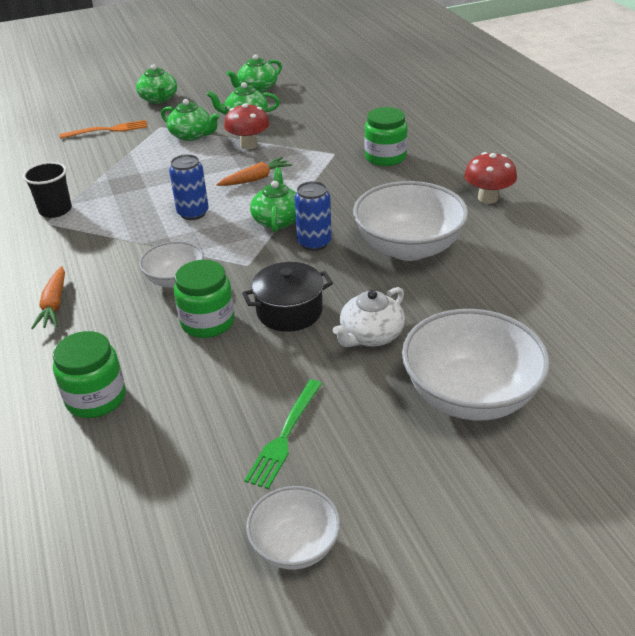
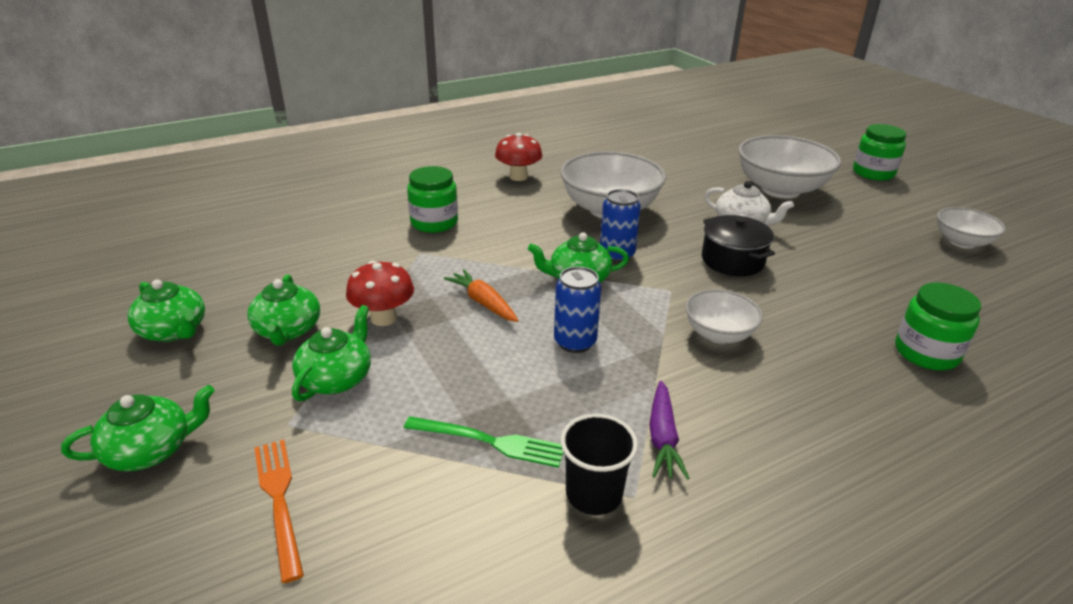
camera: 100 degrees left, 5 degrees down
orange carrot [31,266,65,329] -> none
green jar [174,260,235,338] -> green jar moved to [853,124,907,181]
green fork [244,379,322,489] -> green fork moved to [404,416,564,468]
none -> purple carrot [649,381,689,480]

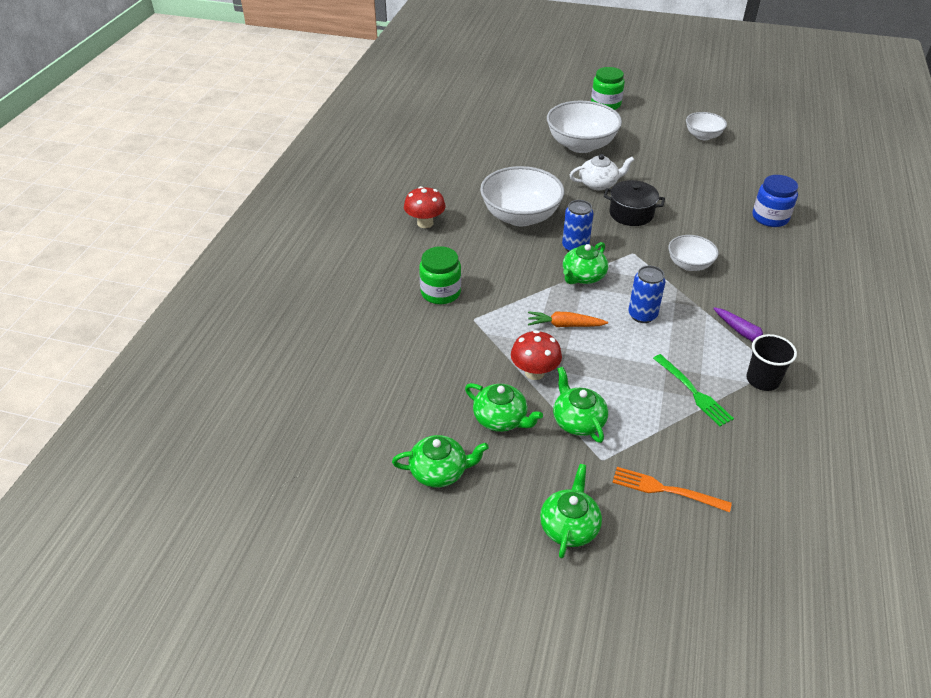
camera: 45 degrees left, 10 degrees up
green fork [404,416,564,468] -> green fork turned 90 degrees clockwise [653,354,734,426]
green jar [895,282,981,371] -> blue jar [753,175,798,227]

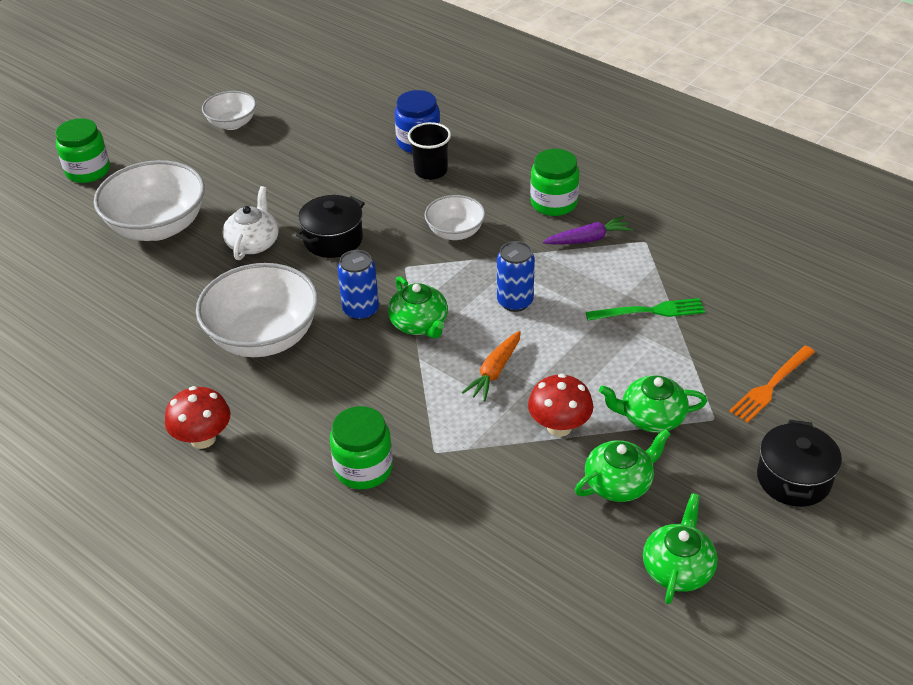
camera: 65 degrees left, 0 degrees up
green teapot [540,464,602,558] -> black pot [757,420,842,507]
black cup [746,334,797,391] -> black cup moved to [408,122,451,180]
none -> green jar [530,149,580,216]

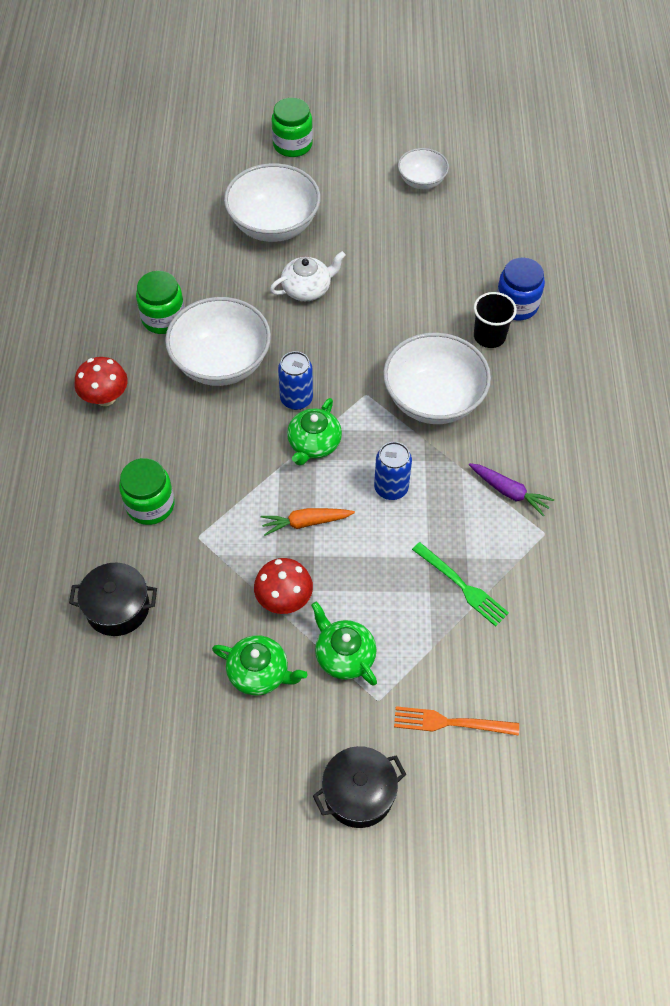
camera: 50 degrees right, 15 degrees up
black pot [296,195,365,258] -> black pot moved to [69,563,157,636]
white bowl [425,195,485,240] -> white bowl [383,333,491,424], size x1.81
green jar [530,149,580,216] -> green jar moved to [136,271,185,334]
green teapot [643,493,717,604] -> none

···

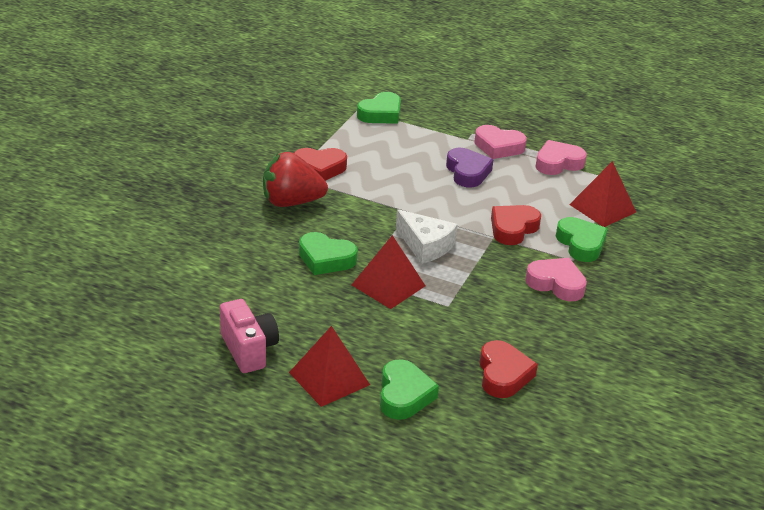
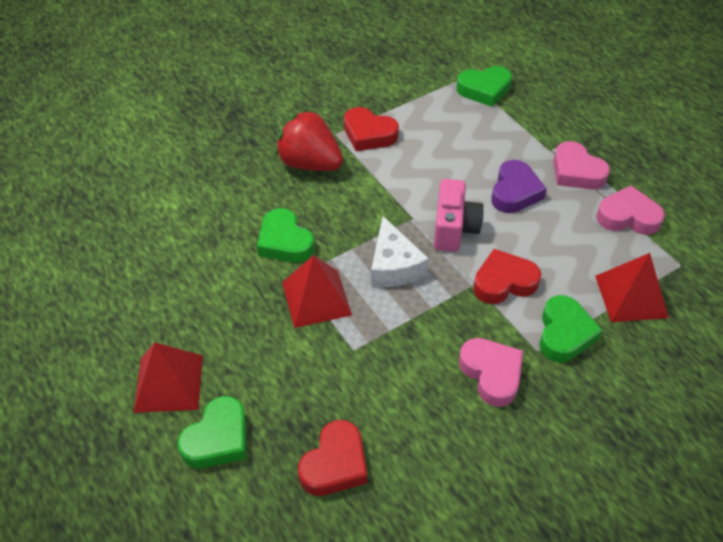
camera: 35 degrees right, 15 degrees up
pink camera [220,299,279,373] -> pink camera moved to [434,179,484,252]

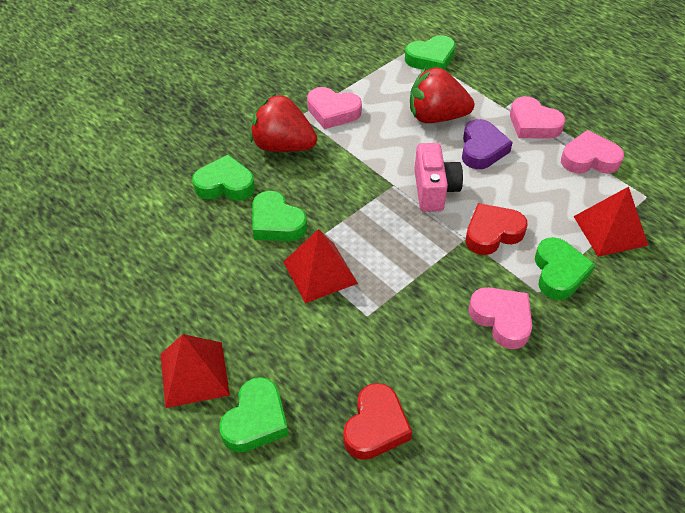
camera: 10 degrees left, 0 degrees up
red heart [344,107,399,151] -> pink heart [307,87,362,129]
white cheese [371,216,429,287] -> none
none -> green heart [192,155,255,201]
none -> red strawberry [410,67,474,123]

···

(WHAT YOU WILL DO) Please copy out from the data above, without any picture, exactly the lines running from the one that holds "green teapot [540,464,602,558]" through the one that holds "white bowl [425,195,485,240]", and nothing beyond them.

(ANSWER TO THIS EXERCISE)
green teapot [540,464,602,558] -> black pot [757,420,842,507]
black cup [746,334,797,391] -> black cup moved to [408,122,451,180]
none -> green jar [530,149,580,216]

camera: 50 degrees right, 15 degrees up
black pot [296,195,365,258] -> black pot moved to [69,563,157,636]
white bowl [425,195,485,240] -> white bowl [383,333,491,424], size x1.81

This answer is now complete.